EXERCISE PROMPT
How many lines in the material below include the string "features"? Answer with the number only.

================================

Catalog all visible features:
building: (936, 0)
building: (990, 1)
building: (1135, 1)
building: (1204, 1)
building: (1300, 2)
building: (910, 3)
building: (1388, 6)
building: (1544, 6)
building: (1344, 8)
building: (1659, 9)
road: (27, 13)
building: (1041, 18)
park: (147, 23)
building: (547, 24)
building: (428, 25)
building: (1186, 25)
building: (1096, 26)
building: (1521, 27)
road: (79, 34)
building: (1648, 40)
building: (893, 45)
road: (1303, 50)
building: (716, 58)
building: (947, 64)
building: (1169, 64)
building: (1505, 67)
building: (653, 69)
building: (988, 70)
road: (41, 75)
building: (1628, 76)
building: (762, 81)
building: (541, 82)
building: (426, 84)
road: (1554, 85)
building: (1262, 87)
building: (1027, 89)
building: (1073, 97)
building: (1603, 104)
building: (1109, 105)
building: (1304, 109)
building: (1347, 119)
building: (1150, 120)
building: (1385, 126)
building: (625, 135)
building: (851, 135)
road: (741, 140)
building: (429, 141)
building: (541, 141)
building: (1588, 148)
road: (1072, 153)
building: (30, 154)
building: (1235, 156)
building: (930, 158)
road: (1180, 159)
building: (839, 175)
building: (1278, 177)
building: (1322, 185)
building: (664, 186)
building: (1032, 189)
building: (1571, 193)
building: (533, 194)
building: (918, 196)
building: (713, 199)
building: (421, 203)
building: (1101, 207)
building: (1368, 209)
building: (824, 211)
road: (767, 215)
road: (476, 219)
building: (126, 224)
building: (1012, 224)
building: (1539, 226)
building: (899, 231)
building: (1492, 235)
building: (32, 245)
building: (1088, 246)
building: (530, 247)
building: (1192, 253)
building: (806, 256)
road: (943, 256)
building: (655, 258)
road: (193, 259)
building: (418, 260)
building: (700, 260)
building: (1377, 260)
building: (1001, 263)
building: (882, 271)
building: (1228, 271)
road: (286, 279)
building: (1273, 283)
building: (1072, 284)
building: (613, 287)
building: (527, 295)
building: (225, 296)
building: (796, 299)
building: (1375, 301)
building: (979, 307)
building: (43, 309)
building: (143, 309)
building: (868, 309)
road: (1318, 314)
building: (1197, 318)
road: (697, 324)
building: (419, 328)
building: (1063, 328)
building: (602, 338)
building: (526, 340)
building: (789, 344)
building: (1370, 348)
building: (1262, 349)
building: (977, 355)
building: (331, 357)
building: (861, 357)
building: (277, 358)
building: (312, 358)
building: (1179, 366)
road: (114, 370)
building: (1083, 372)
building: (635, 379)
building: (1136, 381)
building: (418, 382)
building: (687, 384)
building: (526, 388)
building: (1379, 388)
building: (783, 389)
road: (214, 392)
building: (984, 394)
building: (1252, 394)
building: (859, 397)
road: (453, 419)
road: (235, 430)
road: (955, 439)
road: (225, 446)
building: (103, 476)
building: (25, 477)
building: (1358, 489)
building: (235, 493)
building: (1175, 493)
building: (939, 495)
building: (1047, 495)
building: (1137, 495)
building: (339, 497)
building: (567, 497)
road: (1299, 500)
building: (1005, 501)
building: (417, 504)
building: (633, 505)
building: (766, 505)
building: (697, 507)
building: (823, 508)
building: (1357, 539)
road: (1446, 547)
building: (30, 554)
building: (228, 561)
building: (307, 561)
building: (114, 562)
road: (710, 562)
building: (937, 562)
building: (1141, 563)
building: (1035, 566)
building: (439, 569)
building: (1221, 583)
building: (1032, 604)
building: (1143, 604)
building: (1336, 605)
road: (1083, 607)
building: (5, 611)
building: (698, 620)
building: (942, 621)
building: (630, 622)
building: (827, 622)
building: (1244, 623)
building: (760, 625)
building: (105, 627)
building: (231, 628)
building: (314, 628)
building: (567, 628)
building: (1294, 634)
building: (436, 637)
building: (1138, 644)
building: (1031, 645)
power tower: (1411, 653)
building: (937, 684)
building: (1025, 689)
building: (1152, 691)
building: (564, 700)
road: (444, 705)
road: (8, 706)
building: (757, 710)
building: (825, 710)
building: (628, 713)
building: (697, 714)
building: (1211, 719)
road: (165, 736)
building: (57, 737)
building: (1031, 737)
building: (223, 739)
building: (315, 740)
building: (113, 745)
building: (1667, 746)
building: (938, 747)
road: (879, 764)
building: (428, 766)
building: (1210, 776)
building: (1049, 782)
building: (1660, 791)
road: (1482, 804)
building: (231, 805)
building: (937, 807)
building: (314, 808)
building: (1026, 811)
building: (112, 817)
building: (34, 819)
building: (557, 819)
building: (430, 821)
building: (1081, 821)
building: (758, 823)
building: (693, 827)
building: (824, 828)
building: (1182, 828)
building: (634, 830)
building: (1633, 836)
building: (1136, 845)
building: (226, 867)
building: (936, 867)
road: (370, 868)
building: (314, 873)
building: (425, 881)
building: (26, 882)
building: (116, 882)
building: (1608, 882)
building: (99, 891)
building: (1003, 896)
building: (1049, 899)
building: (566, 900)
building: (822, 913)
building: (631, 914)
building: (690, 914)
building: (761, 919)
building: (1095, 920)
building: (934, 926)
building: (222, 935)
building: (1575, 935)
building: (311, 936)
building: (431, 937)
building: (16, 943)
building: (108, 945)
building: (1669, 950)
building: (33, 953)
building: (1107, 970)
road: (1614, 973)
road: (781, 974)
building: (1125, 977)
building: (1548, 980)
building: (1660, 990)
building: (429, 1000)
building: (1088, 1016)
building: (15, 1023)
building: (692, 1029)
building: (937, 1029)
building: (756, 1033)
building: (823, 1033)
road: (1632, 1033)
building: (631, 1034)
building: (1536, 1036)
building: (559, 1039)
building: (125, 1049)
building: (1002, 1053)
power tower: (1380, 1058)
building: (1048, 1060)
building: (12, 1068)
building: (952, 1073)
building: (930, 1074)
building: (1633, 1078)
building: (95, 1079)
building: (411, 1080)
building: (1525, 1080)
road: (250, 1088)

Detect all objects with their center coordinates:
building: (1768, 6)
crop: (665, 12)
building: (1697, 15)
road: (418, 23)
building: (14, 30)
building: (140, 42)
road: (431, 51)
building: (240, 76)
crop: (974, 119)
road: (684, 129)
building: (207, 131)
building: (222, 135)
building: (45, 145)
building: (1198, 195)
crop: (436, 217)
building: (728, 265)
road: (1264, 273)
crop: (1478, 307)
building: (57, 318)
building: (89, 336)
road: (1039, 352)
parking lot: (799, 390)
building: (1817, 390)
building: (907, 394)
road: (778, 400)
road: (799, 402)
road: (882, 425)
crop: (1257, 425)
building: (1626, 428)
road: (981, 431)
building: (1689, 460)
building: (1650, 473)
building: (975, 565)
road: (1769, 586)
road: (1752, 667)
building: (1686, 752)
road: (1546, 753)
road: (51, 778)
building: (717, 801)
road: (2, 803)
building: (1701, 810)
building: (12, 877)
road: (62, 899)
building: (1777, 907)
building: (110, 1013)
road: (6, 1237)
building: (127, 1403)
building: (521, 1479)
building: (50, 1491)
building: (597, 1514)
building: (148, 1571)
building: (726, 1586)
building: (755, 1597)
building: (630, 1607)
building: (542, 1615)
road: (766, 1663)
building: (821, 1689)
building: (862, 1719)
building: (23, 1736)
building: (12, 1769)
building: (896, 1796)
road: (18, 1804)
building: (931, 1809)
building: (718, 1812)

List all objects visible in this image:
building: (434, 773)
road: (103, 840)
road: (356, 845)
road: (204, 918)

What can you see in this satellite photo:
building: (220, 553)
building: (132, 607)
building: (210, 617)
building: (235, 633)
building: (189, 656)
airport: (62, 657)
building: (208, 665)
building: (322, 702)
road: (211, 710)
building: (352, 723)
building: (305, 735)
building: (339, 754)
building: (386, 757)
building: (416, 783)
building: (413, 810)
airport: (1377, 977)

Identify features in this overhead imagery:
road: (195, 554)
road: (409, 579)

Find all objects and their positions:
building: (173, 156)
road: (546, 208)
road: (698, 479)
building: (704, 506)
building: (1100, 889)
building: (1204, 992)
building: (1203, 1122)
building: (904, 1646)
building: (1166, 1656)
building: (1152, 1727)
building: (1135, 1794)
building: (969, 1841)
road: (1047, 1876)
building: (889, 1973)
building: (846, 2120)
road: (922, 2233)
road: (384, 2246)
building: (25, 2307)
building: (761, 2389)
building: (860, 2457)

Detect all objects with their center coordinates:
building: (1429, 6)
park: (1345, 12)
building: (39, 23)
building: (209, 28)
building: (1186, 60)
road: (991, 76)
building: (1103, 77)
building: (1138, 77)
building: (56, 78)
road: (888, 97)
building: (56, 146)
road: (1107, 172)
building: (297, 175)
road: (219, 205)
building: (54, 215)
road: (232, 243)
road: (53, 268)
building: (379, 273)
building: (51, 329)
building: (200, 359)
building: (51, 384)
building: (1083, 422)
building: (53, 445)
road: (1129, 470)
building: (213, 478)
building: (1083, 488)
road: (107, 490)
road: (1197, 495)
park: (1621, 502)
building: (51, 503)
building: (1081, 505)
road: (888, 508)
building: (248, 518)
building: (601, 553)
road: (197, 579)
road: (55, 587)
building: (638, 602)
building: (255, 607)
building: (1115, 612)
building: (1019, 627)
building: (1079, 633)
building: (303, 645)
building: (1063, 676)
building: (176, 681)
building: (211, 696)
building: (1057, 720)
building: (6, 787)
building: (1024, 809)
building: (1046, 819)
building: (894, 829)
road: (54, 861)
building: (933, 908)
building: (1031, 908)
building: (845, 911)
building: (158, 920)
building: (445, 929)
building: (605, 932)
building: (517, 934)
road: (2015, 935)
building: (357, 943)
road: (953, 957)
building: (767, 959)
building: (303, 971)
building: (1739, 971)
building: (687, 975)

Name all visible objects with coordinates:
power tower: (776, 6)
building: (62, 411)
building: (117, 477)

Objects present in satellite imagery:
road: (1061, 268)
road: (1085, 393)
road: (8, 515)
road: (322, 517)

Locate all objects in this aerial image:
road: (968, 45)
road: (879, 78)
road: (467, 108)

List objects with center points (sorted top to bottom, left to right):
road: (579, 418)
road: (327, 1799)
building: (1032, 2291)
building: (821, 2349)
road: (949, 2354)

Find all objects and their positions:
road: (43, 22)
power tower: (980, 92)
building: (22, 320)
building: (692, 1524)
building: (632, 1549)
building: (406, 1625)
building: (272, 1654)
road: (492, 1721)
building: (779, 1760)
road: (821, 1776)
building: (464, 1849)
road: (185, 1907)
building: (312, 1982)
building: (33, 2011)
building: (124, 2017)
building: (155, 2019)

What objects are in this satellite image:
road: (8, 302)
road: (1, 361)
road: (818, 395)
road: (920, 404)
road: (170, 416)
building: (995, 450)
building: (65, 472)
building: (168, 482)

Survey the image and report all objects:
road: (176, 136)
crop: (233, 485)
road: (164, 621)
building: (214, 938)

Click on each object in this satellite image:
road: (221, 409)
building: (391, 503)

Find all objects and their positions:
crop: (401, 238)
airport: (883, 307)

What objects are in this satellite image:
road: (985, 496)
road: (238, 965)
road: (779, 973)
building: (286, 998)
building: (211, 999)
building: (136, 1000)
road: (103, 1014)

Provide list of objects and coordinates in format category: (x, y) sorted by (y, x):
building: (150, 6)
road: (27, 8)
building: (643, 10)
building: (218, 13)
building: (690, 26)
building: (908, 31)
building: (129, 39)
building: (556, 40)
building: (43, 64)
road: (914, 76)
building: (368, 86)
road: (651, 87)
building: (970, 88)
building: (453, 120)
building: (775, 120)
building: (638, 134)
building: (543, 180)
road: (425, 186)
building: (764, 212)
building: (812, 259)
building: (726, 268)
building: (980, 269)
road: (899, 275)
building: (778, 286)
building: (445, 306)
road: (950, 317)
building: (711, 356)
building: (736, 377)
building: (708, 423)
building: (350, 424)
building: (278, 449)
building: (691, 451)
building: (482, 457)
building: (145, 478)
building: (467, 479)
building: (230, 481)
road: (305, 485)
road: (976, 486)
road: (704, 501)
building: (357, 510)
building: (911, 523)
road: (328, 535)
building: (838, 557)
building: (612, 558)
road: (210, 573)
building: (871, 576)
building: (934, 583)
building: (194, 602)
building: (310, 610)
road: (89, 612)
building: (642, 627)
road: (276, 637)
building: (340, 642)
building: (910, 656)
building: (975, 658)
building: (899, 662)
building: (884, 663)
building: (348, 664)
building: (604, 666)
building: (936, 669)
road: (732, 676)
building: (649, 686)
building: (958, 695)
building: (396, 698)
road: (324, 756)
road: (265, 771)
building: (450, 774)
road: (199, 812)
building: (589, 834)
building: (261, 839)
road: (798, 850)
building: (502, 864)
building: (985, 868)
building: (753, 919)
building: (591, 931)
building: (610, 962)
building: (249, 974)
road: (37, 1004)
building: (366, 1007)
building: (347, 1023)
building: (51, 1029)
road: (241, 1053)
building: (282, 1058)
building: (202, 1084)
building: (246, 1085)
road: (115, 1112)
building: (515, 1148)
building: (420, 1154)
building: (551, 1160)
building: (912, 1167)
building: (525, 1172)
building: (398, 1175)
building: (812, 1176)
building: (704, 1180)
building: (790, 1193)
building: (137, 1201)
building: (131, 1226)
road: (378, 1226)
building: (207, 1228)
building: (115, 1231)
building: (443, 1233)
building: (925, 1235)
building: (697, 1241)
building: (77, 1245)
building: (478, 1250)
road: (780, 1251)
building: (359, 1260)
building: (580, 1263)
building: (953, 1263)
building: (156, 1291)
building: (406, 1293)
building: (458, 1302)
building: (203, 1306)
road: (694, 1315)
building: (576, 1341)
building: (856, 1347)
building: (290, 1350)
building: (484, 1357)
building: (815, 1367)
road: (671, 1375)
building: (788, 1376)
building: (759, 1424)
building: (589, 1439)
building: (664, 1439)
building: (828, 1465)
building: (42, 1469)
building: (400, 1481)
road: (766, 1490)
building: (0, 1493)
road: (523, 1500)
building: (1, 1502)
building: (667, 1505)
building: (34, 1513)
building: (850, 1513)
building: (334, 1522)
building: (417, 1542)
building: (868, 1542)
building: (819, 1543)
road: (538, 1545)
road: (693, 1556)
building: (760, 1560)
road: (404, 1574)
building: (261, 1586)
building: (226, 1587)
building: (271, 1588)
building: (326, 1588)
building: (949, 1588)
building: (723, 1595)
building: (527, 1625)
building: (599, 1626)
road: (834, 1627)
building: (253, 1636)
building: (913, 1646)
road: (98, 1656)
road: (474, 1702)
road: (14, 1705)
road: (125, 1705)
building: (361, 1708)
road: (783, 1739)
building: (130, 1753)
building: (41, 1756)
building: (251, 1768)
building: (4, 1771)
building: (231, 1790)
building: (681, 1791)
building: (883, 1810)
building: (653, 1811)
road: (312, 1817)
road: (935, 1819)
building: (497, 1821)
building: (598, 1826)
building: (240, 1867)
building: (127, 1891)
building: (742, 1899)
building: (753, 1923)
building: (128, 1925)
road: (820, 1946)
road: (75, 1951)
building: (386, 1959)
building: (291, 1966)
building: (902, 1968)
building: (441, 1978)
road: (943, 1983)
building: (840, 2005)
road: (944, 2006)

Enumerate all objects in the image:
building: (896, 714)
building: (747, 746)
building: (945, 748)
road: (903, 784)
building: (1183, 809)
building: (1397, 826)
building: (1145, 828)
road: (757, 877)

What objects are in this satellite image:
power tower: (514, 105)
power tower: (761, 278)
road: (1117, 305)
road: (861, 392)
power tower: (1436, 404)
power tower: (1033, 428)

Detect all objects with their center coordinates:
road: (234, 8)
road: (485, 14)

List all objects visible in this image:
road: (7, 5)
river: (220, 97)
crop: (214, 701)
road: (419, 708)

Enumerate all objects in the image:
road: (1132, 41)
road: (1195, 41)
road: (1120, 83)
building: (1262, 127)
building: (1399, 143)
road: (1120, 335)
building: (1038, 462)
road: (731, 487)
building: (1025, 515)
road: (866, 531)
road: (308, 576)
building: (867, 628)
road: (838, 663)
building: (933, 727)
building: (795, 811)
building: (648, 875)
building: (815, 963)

================================

RESULT OF THE TASK
2